### [SOURCE INFORMATION]
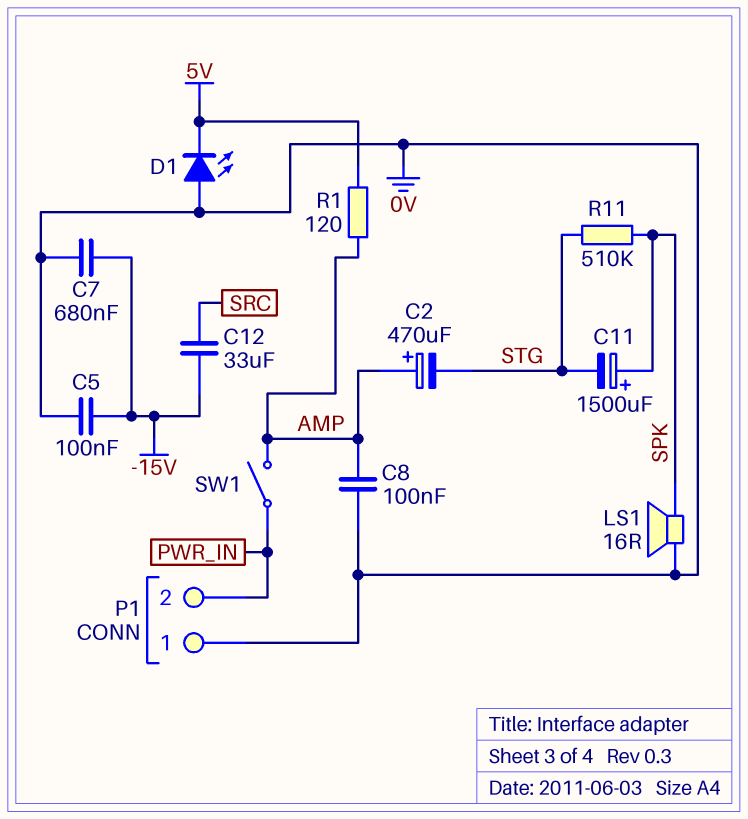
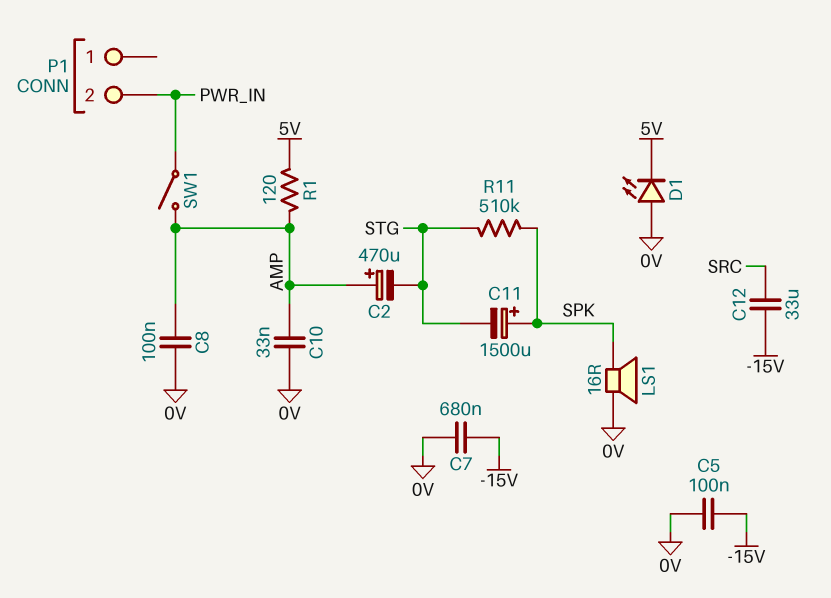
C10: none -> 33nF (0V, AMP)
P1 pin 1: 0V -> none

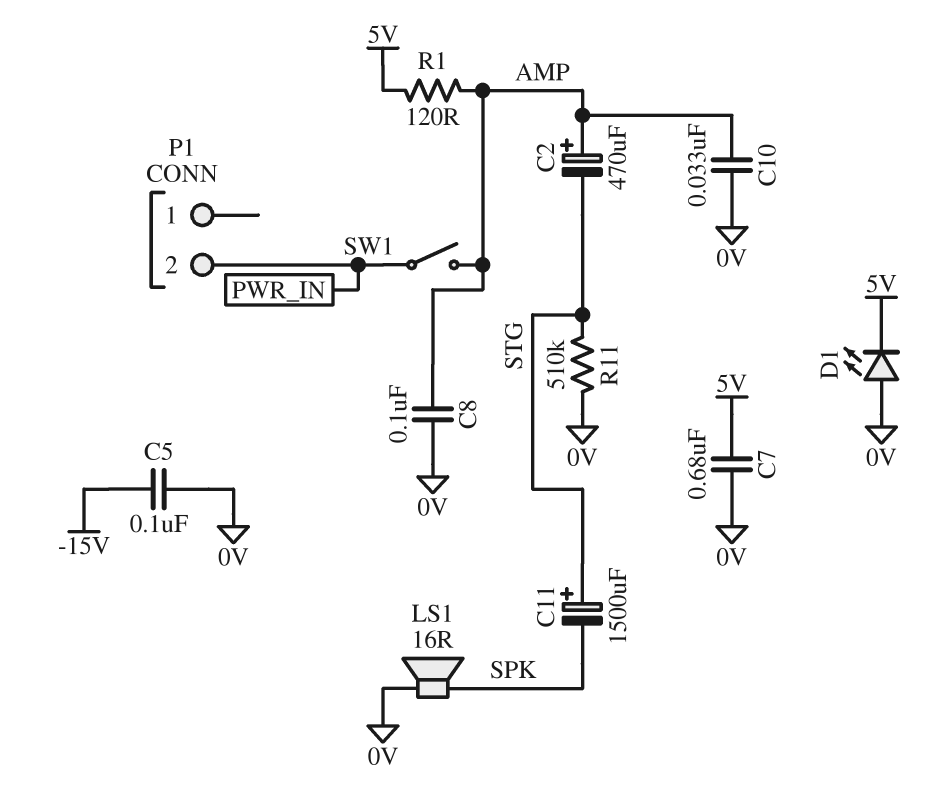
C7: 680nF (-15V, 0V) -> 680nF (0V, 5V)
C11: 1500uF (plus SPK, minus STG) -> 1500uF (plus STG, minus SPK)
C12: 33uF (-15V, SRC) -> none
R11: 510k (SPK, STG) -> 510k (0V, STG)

### [PROBLEM DESCRIPTION]
The answer must consist of each line from the data that includes the string "none".

### [TASK RESULT]
C10: none -> 33nF (0V, AMP)
P1 pin 1: 0V -> none
C12: 33uF (-15V, SRC) -> none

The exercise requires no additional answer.